## INSTRUCTIONS FOR THE TASK
Leave the pictures out and print every record below exactly as it stands.

## DATASET RECORDS
Segment Open
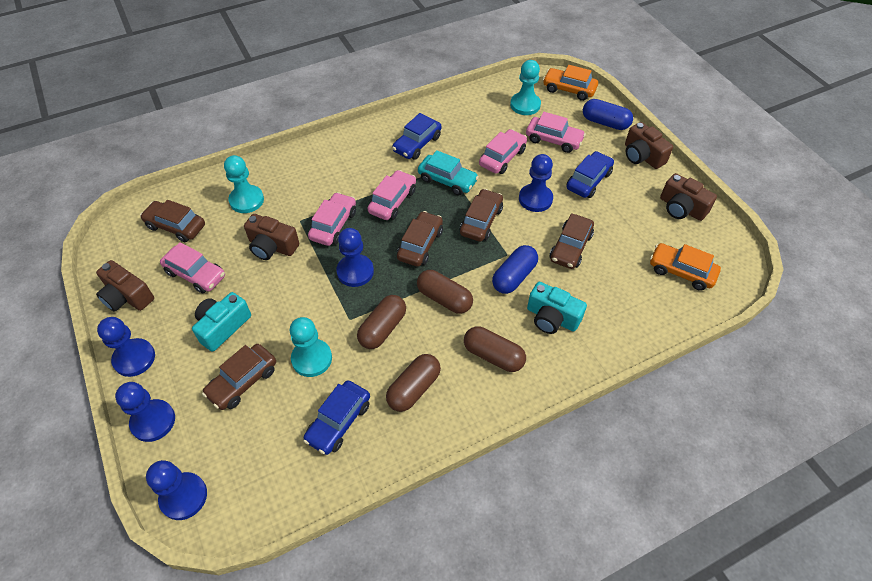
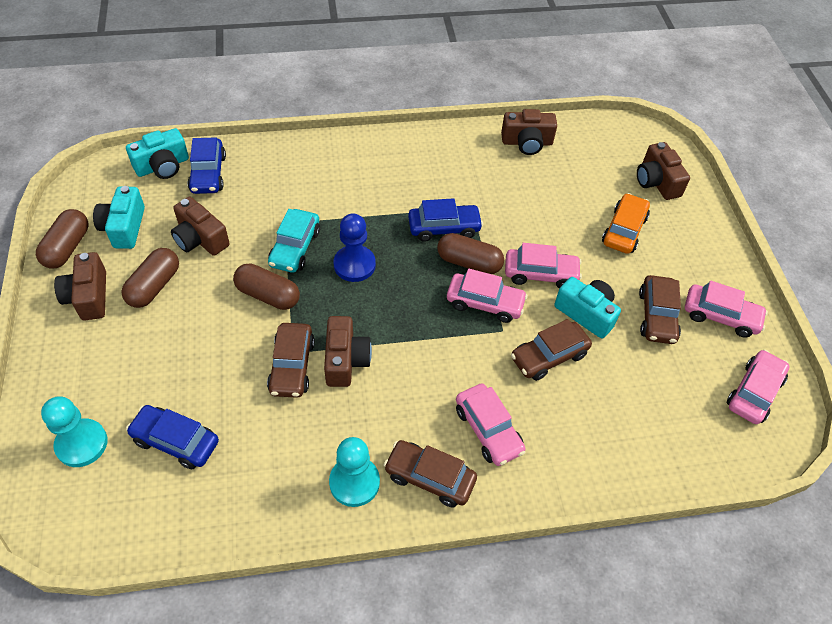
blue capsule: 2 -> 0
blue pawn: 5 -> 1
brown camera: 4 -> 5
brown car: 5 -> 4
orange car: 2 -> 1
turquoise camera: 2 -> 3
turquoise pawn: 3 -> 2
Segment Closed
## SOLVED EXERCISE
blue capsule: 2 -> 0
blue pawn: 5 -> 1
brown camera: 4 -> 5
brown car: 5 -> 4
orange car: 2 -> 1
turquoise camera: 2 -> 3
turquoise pawn: 3 -> 2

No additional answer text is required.